(Supplied material begins)

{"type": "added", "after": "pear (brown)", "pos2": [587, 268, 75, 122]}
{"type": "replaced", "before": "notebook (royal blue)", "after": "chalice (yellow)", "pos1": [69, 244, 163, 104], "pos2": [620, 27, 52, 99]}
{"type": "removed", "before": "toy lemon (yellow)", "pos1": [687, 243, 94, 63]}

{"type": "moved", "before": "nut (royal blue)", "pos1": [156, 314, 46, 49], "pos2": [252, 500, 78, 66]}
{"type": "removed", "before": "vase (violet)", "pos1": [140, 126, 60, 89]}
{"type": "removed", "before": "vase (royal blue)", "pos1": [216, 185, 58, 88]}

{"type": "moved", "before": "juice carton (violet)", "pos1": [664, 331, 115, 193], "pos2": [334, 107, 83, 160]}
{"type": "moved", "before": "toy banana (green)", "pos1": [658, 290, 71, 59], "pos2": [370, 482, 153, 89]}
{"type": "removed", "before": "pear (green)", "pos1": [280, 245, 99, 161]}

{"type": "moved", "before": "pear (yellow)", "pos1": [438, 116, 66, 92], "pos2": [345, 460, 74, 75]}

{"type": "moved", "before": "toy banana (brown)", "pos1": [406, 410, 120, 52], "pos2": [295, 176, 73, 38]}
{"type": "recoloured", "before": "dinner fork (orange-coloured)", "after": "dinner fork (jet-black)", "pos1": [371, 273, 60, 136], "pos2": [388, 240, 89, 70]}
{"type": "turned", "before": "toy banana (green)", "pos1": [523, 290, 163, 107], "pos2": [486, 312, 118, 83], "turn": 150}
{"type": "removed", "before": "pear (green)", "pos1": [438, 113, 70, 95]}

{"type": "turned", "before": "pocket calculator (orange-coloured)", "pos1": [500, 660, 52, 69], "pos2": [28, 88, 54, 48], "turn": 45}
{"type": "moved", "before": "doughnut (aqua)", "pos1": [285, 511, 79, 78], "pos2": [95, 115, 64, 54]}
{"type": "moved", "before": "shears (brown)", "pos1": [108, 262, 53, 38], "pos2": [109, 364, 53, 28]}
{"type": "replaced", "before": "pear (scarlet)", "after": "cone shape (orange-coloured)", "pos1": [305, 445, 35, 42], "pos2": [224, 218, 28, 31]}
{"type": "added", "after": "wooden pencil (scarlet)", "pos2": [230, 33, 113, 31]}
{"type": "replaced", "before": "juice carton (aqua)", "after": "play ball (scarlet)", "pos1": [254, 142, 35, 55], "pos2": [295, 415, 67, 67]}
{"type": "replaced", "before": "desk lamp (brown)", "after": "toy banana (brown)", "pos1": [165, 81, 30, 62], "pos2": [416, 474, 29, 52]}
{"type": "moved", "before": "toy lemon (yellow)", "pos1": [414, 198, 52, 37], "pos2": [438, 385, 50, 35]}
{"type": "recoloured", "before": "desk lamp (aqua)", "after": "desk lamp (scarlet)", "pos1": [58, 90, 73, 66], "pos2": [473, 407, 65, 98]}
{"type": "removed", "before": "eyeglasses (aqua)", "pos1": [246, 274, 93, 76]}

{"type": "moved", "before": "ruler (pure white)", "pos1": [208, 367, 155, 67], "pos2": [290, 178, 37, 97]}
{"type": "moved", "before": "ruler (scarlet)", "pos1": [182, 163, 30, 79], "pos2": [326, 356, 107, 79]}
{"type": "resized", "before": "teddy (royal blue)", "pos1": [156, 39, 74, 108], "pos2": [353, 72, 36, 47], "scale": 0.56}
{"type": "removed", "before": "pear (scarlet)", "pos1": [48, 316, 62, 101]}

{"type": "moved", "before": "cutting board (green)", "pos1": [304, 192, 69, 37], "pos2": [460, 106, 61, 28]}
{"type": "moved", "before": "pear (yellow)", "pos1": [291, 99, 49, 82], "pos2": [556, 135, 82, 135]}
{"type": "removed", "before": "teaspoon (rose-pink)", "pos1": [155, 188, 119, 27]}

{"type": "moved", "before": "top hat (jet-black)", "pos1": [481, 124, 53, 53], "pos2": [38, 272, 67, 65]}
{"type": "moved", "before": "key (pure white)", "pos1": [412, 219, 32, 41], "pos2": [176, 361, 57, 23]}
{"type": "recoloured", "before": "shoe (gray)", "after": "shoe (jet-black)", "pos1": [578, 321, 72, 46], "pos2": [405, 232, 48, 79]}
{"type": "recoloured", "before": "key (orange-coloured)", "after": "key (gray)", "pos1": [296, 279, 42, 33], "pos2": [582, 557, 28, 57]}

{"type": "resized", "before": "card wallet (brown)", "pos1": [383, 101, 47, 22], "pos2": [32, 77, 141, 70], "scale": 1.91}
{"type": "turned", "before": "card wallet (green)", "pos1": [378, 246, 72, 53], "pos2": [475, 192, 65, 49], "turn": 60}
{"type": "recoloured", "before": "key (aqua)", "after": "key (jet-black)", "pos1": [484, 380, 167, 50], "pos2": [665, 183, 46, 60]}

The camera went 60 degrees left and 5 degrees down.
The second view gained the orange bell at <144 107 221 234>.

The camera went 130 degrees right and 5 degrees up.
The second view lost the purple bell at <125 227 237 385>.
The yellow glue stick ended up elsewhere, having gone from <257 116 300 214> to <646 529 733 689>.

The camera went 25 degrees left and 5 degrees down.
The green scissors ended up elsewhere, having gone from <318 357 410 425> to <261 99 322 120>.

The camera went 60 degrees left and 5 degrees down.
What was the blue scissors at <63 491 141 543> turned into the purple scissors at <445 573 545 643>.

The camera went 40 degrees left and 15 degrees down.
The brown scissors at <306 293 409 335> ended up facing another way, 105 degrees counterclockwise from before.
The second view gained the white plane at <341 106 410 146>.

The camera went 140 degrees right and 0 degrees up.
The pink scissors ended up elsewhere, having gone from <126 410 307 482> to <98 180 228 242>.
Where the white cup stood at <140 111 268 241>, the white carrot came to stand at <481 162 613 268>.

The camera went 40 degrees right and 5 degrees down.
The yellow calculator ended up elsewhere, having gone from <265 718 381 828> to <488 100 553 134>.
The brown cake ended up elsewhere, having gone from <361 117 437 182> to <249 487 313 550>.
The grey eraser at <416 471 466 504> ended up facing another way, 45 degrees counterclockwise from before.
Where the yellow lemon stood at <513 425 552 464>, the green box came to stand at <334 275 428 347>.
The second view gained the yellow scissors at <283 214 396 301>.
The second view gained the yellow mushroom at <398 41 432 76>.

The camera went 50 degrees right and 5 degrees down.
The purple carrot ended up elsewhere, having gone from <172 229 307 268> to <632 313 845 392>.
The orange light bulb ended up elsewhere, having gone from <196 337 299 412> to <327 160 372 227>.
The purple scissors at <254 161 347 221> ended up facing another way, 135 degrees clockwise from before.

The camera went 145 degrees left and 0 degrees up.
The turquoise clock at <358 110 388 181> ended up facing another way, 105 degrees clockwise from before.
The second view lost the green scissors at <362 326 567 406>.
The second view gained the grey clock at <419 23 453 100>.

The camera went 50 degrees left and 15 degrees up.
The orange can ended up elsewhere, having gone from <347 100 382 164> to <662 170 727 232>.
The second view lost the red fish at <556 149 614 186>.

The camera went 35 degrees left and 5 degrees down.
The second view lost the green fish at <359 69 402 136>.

(Supplied material ends)

**Task to carry out:** Restate every line of the data word for word.

**Task response:**
{"type": "added", "after": "pear (brown)", "pos2": [587, 268, 75, 122]}
{"type": "replaced", "before": "notebook (royal blue)", "after": "chalice (yellow)", "pos1": [69, 244, 163, 104], "pos2": [620, 27, 52, 99]}
{"type": "removed", "before": "toy lemon (yellow)", "pos1": [687, 243, 94, 63]}

{"type": "moved", "before": "nut (royal blue)", "pos1": [156, 314, 46, 49], "pos2": [252, 500, 78, 66]}
{"type": "removed", "before": "vase (violet)", "pos1": [140, 126, 60, 89]}
{"type": "removed", "before": "vase (royal blue)", "pos1": [216, 185, 58, 88]}

{"type": "moved", "before": "juice carton (violet)", "pos1": [664, 331, 115, 193], "pos2": [334, 107, 83, 160]}
{"type": "moved", "before": "toy banana (green)", "pos1": [658, 290, 71, 59], "pos2": [370, 482, 153, 89]}
{"type": "removed", "before": "pear (green)", "pos1": [280, 245, 99, 161]}

{"type": "moved", "before": "pear (yellow)", "pos1": [438, 116, 66, 92], "pos2": [345, 460, 74, 75]}

{"type": "moved", "before": "toy banana (brown)", "pos1": [406, 410, 120, 52], "pos2": [295, 176, 73, 38]}
{"type": "recoloured", "before": "dinner fork (orange-coloured)", "after": "dinner fork (jet-black)", "pos1": [371, 273, 60, 136], "pos2": [388, 240, 89, 70]}
{"type": "turned", "before": "toy banana (green)", "pos1": [523, 290, 163, 107], "pos2": [486, 312, 118, 83], "turn": 150}
{"type": "removed", "before": "pear (green)", "pos1": [438, 113, 70, 95]}

{"type": "turned", "before": "pocket calculator (orange-coloured)", "pos1": [500, 660, 52, 69], "pos2": [28, 88, 54, 48], "turn": 45}
{"type": "moved", "before": "doughnut (aqua)", "pos1": [285, 511, 79, 78], "pos2": [95, 115, 64, 54]}
{"type": "moved", "before": "shears (brown)", "pos1": [108, 262, 53, 38], "pos2": [109, 364, 53, 28]}
{"type": "replaced", "before": "pear (scarlet)", "after": "cone shape (orange-coloured)", "pos1": [305, 445, 35, 42], "pos2": [224, 218, 28, 31]}
{"type": "added", "after": "wooden pencil (scarlet)", "pos2": [230, 33, 113, 31]}
{"type": "replaced", "before": "juice carton (aqua)", "after": "play ball (scarlet)", "pos1": [254, 142, 35, 55], "pos2": [295, 415, 67, 67]}
{"type": "replaced", "before": "desk lamp (brown)", "after": "toy banana (brown)", "pos1": [165, 81, 30, 62], "pos2": [416, 474, 29, 52]}
{"type": "moved", "before": "toy lemon (yellow)", "pos1": [414, 198, 52, 37], "pos2": [438, 385, 50, 35]}
{"type": "recoloured", "before": "desk lamp (aqua)", "after": "desk lamp (scarlet)", "pos1": [58, 90, 73, 66], "pos2": [473, 407, 65, 98]}
{"type": "removed", "before": "eyeglasses (aqua)", "pos1": [246, 274, 93, 76]}

{"type": "moved", "before": "ruler (pure white)", "pos1": [208, 367, 155, 67], "pos2": [290, 178, 37, 97]}
{"type": "moved", "before": "ruler (scarlet)", "pos1": [182, 163, 30, 79], "pos2": [326, 356, 107, 79]}
{"type": "resized", "before": "teddy (royal blue)", "pos1": [156, 39, 74, 108], "pos2": [353, 72, 36, 47], "scale": 0.56}
{"type": "removed", "before": "pear (scarlet)", "pos1": [48, 316, 62, 101]}

{"type": "moved", "before": "cutting board (green)", "pos1": [304, 192, 69, 37], "pos2": [460, 106, 61, 28]}
{"type": "moved", "before": "pear (yellow)", "pos1": [291, 99, 49, 82], "pos2": [556, 135, 82, 135]}
{"type": "removed", "before": "teaspoon (rose-pink)", "pos1": [155, 188, 119, 27]}

{"type": "moved", "before": "top hat (jet-black)", "pos1": [481, 124, 53, 53], "pos2": [38, 272, 67, 65]}
{"type": "moved", "before": "key (pure white)", "pos1": [412, 219, 32, 41], "pos2": [176, 361, 57, 23]}
{"type": "recoloured", "before": "shoe (gray)", "after": "shoe (jet-black)", "pos1": [578, 321, 72, 46], "pos2": [405, 232, 48, 79]}
{"type": "recoloured", "before": "key (orange-coloured)", "after": "key (gray)", "pos1": [296, 279, 42, 33], "pos2": [582, 557, 28, 57]}

{"type": "resized", "before": "card wallet (brown)", "pos1": [383, 101, 47, 22], "pos2": [32, 77, 141, 70], "scale": 1.91}
{"type": "turned", "before": "card wallet (green)", "pos1": [378, 246, 72, 53], "pos2": [475, 192, 65, 49], "turn": 60}
{"type": "recoloured", "before": "key (aqua)", "after": "key (jet-black)", "pos1": [484, 380, 167, 50], "pos2": [665, 183, 46, 60]}

The camera went 60 degrees left and 5 degrees down.
The second view gained the orange bell at <144 107 221 234>.

The camera went 130 degrees right and 5 degrees up.
The second view lost the purple bell at <125 227 237 385>.
The yellow glue stick ended up elsewhere, having gone from <257 116 300 214> to <646 529 733 689>.

The camera went 25 degrees left and 5 degrees down.
The green scissors ended up elsewhere, having gone from <318 357 410 425> to <261 99 322 120>.

The camera went 60 degrees left and 5 degrees down.
What was the blue scissors at <63 491 141 543> turned into the purple scissors at <445 573 545 643>.

The camera went 40 degrees left and 15 degrees down.
The brown scissors at <306 293 409 335> ended up facing another way, 105 degrees counterclockwise from before.
The second view gained the white plane at <341 106 410 146>.

The camera went 140 degrees right and 0 degrees up.
The pink scissors ended up elsewhere, having gone from <126 410 307 482> to <98 180 228 242>.
Where the white cup stood at <140 111 268 241>, the white carrot came to stand at <481 162 613 268>.

The camera went 40 degrees right and 5 degrees down.
The yellow calculator ended up elsewhere, having gone from <265 718 381 828> to <488 100 553 134>.
The brown cake ended up elsewhere, having gone from <361 117 437 182> to <249 487 313 550>.
The grey eraser at <416 471 466 504> ended up facing another way, 45 degrees counterclockwise from before.
Where the yellow lemon stood at <513 425 552 464>, the green box came to stand at <334 275 428 347>.
The second view gained the yellow scissors at <283 214 396 301>.
The second view gained the yellow mushroom at <398 41 432 76>.

The camera went 50 degrees right and 5 degrees down.
The purple carrot ended up elsewhere, having gone from <172 229 307 268> to <632 313 845 392>.
The orange light bulb ended up elsewhere, having gone from <196 337 299 412> to <327 160 372 227>.
The purple scissors at <254 161 347 221> ended up facing another way, 135 degrees clockwise from before.

The camera went 145 degrees left and 0 degrees up.
The turquoise clock at <358 110 388 181> ended up facing another way, 105 degrees clockwise from before.
The second view lost the green scissors at <362 326 567 406>.
The second view gained the grey clock at <419 23 453 100>.

The camera went 50 degrees left and 15 degrees up.
The orange can ended up elsewhere, having gone from <347 100 382 164> to <662 170 727 232>.
The second view lost the red fish at <556 149 614 186>.

The camera went 35 degrees left and 5 degrees down.
The second view lost the green fish at <359 69 402 136>.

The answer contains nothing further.